**Problem details:** From the line containing "U1 pin out: -15V -> SIG2" down to the line containing "U3 pin in-: VTH -> STG" in the records below, reproduce every line exactly, ends included, and omit all others.

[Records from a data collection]
++++++

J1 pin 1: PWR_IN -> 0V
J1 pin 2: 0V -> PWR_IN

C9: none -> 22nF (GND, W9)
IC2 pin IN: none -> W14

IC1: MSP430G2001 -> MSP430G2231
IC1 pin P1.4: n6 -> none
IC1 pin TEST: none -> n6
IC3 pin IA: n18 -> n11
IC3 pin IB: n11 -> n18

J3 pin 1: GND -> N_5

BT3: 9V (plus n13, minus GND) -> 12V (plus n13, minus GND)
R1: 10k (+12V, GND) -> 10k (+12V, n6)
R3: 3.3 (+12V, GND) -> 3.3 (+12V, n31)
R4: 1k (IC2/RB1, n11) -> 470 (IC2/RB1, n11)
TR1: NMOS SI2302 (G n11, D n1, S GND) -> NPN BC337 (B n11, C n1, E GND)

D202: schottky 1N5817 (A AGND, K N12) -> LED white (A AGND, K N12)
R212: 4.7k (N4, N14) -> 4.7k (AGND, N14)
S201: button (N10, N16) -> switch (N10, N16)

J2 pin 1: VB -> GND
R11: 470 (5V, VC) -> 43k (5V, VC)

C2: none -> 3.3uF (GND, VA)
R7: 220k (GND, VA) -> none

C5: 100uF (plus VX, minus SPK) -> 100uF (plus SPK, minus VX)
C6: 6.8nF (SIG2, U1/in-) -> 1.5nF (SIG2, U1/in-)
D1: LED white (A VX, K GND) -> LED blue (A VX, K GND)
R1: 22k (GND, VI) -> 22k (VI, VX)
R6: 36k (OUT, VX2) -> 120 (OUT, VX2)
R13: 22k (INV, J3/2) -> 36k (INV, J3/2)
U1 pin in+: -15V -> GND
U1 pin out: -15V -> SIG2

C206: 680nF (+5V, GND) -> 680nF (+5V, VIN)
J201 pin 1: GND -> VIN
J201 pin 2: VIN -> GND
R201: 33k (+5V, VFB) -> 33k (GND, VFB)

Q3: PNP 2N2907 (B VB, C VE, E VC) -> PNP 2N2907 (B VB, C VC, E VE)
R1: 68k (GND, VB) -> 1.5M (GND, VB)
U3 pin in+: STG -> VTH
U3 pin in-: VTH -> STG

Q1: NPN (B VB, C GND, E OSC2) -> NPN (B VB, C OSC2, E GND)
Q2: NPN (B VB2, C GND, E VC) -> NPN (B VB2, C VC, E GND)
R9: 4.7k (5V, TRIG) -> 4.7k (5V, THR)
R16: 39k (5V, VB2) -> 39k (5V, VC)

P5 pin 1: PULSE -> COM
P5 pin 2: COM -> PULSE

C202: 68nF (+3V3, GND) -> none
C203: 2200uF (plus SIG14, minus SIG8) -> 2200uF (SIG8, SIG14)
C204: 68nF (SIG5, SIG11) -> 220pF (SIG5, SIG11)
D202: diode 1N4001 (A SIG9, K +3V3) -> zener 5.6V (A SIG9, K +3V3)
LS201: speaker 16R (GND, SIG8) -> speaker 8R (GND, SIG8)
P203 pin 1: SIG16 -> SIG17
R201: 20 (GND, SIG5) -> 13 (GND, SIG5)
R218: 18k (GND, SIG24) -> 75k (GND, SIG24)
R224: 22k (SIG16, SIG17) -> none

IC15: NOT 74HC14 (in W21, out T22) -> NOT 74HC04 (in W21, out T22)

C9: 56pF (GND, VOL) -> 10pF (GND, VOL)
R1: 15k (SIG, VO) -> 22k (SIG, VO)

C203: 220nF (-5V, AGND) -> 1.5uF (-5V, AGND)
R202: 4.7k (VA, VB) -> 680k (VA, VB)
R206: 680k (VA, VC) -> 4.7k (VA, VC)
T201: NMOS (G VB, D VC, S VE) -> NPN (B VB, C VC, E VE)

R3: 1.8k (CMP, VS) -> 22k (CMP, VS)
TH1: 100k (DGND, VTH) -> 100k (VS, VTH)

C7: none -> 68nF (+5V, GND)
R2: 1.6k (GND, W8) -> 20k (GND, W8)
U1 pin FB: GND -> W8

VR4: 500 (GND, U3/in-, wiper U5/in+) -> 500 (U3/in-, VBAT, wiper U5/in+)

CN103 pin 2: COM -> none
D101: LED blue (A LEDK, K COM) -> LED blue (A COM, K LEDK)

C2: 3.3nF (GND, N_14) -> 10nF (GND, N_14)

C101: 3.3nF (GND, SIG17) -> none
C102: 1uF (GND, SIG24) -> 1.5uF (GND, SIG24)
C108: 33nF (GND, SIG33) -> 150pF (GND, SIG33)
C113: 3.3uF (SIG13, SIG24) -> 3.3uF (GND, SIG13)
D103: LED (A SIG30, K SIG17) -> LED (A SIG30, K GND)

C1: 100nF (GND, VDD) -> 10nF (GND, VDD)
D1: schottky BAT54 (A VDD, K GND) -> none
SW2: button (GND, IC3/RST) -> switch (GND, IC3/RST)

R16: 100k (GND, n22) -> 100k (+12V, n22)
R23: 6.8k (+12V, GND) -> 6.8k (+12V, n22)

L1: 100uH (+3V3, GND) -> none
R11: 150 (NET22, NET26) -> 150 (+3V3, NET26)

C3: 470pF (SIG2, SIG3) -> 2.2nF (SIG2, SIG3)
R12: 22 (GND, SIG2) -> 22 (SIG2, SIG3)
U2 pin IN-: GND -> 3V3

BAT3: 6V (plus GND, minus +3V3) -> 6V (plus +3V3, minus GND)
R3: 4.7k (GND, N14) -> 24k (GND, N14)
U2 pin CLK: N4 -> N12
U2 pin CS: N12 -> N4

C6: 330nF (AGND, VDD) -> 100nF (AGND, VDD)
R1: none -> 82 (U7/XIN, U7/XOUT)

++++++

**Solution for this exercise:**
U1 pin out: -15V -> SIG2

C206: 680nF (+5V, GND) -> 680nF (+5V, VIN)
J201 pin 1: GND -> VIN
J201 pin 2: VIN -> GND
R201: 33k (+5V, VFB) -> 33k (GND, VFB)

Q3: PNP 2N2907 (B VB, C VE, E VC) -> PNP 2N2907 (B VB, C VC, E VE)
R1: 68k (GND, VB) -> 1.5M (GND, VB)
U3 pin in+: STG -> VTH
U3 pin in-: VTH -> STG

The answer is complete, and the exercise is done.